= Beginning of Section =
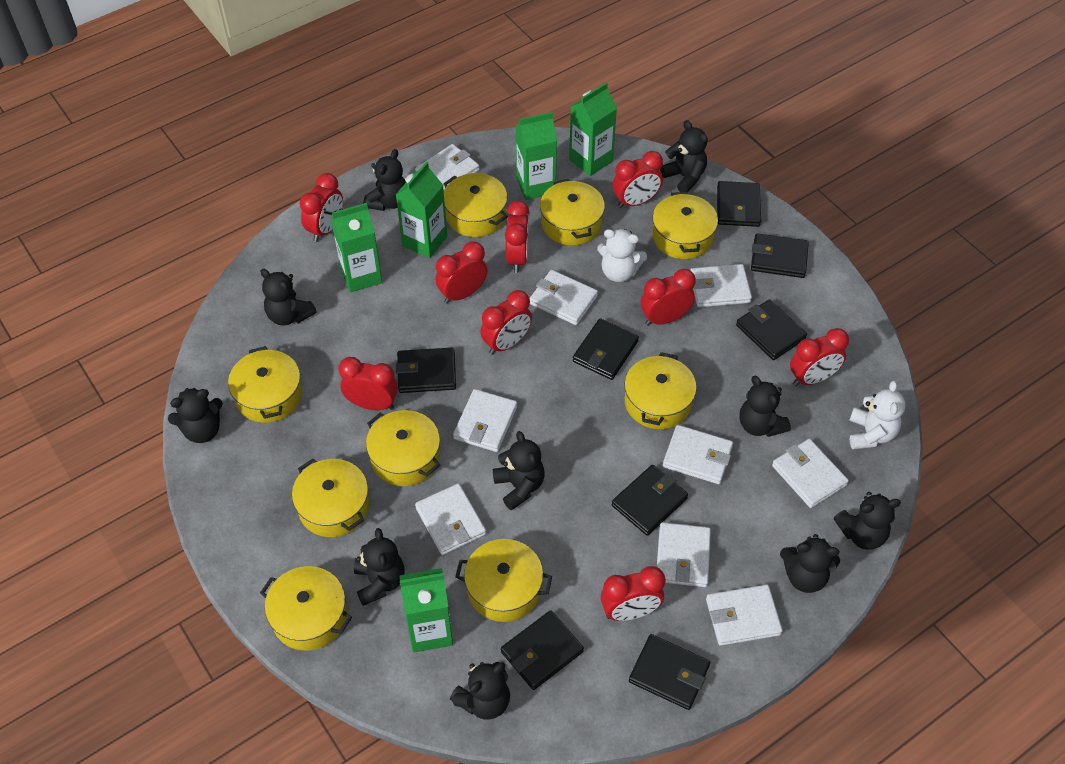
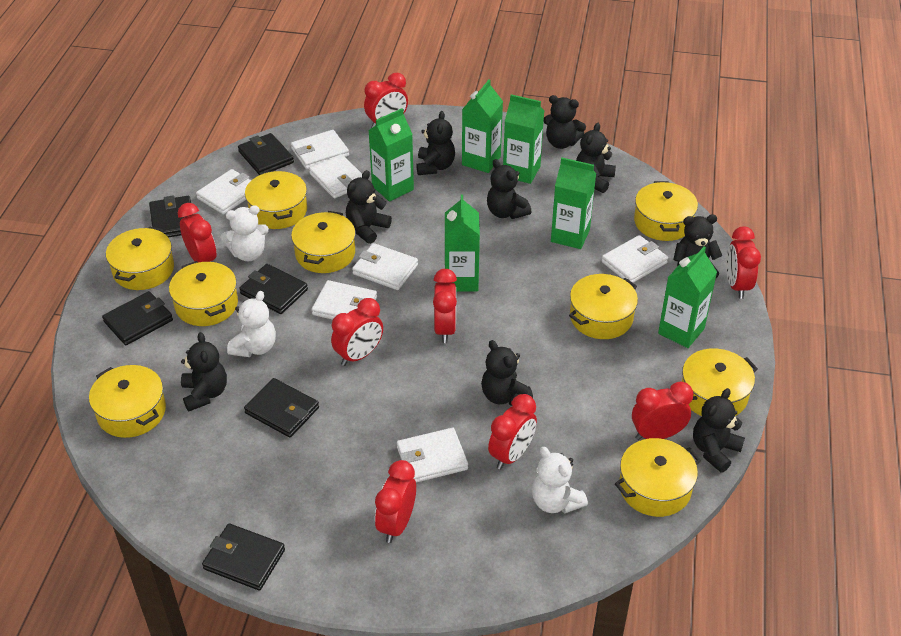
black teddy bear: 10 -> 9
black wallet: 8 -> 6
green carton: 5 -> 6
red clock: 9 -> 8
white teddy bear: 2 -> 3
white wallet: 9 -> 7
= End of Section =
*Instructions to follow:*
Copy out the full material exactly. Pictures should not appear in it.

*Written answer:*
black teddy bear: 10 -> 9
black wallet: 8 -> 6
green carton: 5 -> 6
red clock: 9 -> 8
white teddy bear: 2 -> 3
white wallet: 9 -> 7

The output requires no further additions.